# [Assignment]
Reproduce the data below in full and exclude every picture.

# [Records excerpted from a collection]
━━━━

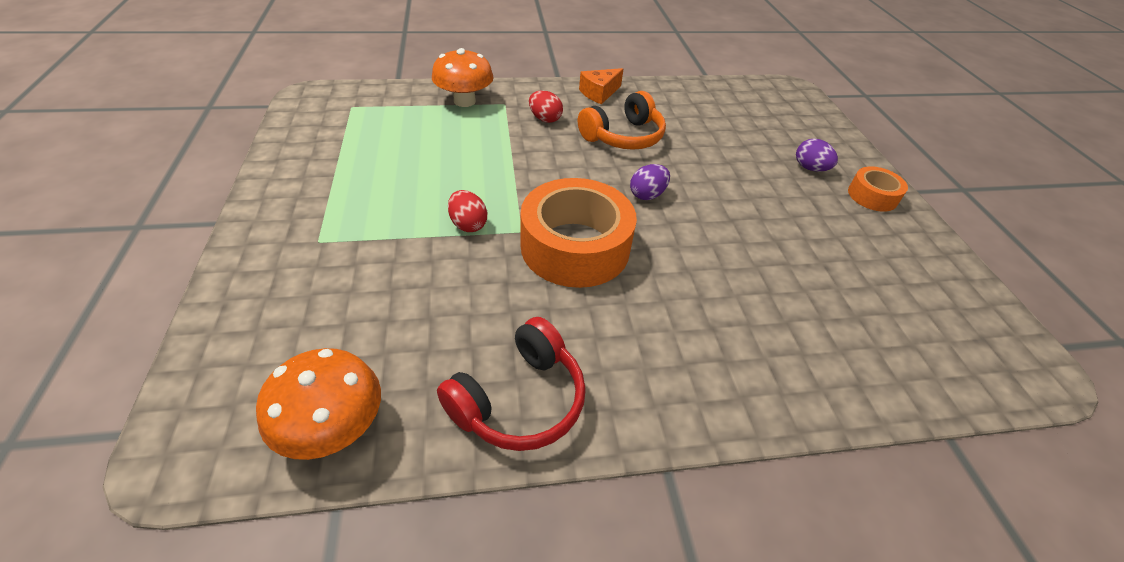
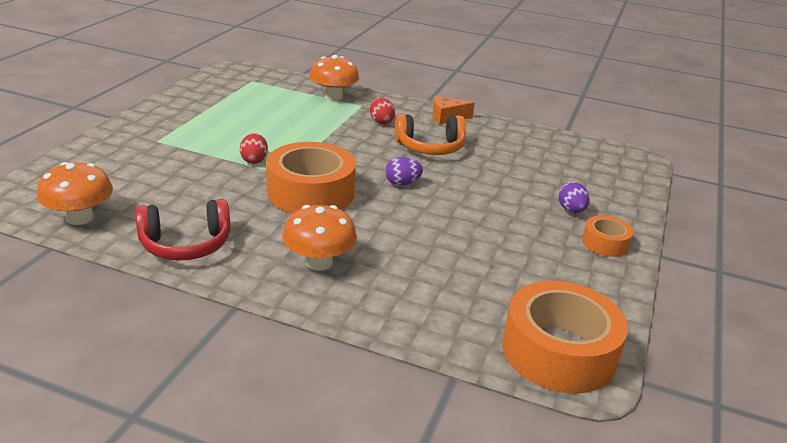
camera: 30 degrees right, 15 degrees down
none -> orange mushroom [282,205,357,271]
none -> orange tape [502,281,628,394]

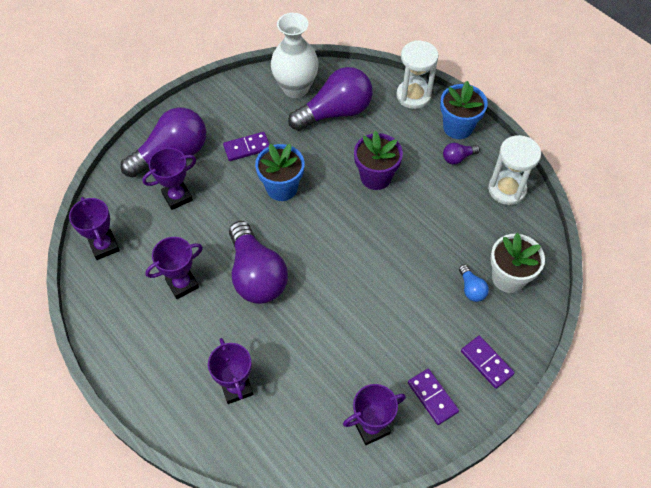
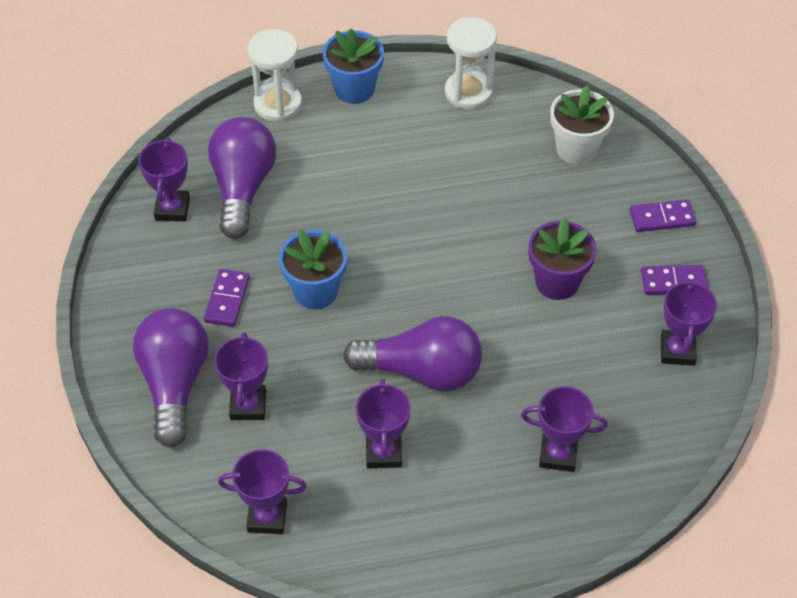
camera: 60 degrees left, 5 degrees down
white vase [271,13,319,98] -> purple trophy [138,138,190,221]
purple flower pot [354,131,403,190] -> purple flower pot moved to [528,217,597,300]
purple light bulb [443,143,480,165] -> none
blue light bulb [459,265,489,302] -> none

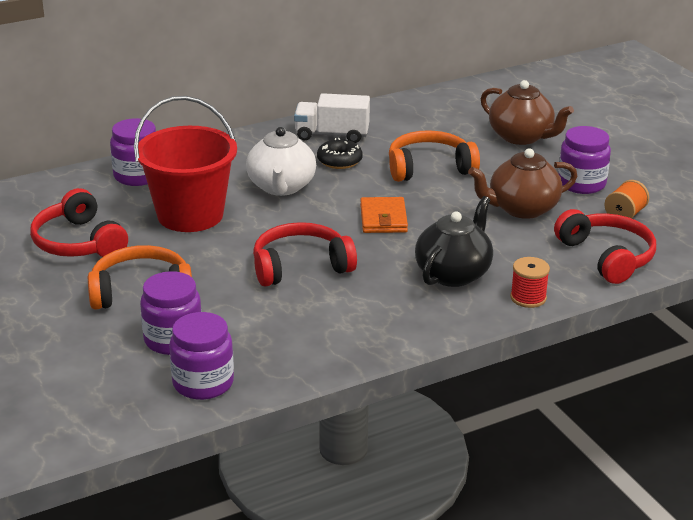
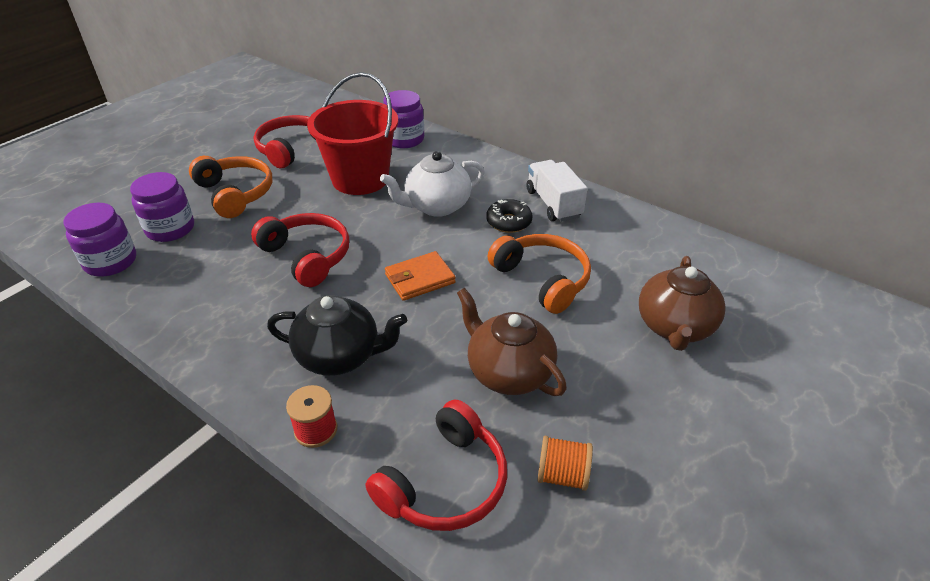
camera: 65 degrees right, 10 degrees up
purple jar [558,126,611,194] -> none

━━━━

# [Answer section]
camera: 30 degrees right, 15 degrees down
none -> orange mushroom [282,205,357,271]
none -> orange tape [502,281,628,394]

camera: 60 degrees left, 5 degrees down
white vase [271,13,319,98] -> purple trophy [138,138,190,221]
purple flower pot [354,131,403,190] -> purple flower pot moved to [528,217,597,300]
purple light bulb [443,143,480,165] -> none
blue light bulb [459,265,489,302] -> none

camera: 65 degrees right, 10 degrees up
purple jar [558,126,611,194] -> none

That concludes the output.